(Records from a data source)
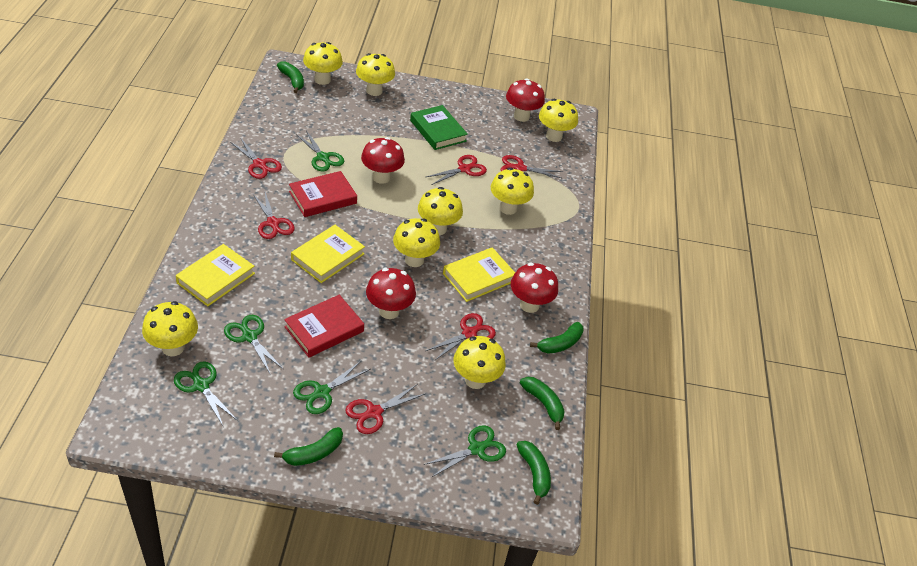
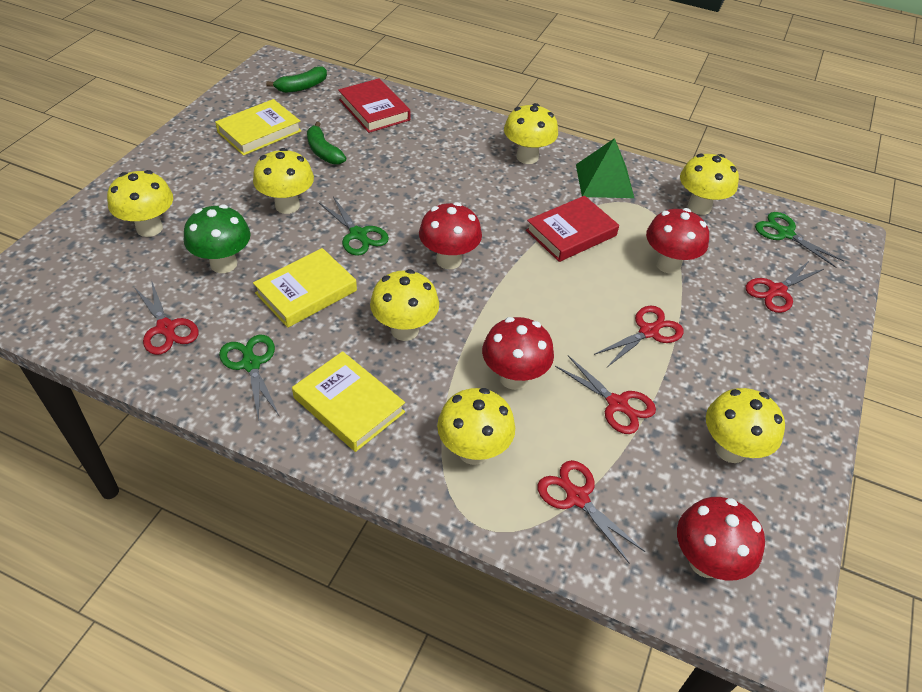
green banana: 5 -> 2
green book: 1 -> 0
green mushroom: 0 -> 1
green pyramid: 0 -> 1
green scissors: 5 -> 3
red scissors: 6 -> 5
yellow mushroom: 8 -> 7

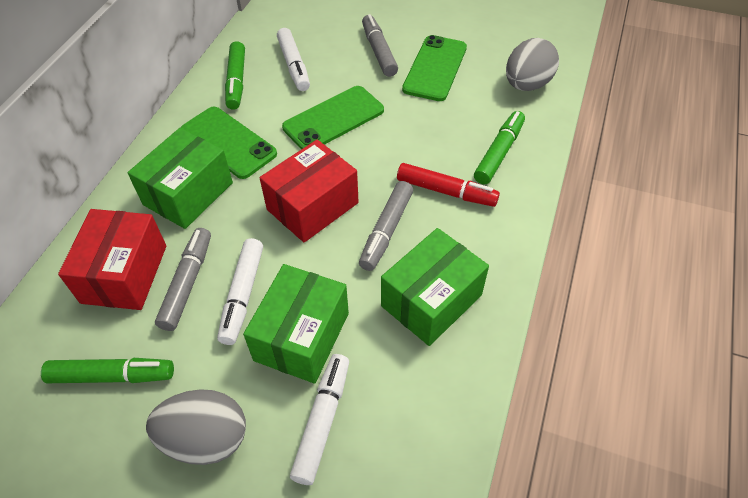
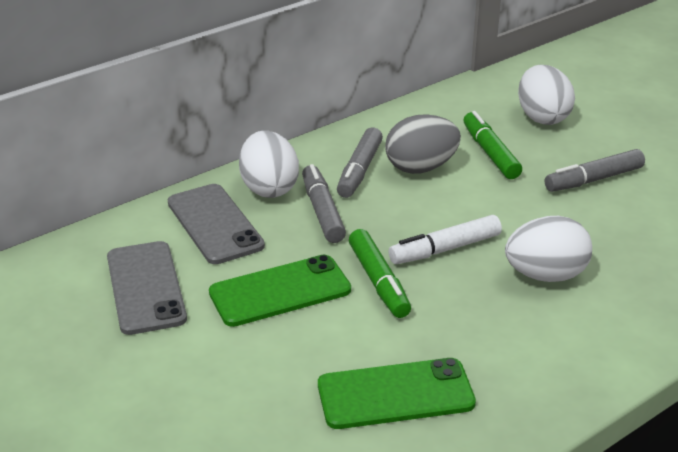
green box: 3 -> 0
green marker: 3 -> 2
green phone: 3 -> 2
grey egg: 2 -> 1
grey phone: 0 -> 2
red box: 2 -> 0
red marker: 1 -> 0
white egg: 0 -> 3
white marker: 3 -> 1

_About this exercise:_ Print the data above exactly, minus pictures.

_Response for this exercise:_
green banana: 5 -> 2
green book: 1 -> 0
green mushroom: 0 -> 1
green pyramid: 0 -> 1
green scissors: 5 -> 3
red scissors: 6 -> 5
yellow mushroom: 8 -> 7

green box: 3 -> 0
green marker: 3 -> 2
green phone: 3 -> 2
grey egg: 2 -> 1
grey phone: 0 -> 2
red box: 2 -> 0
red marker: 1 -> 0
white egg: 0 -> 3
white marker: 3 -> 1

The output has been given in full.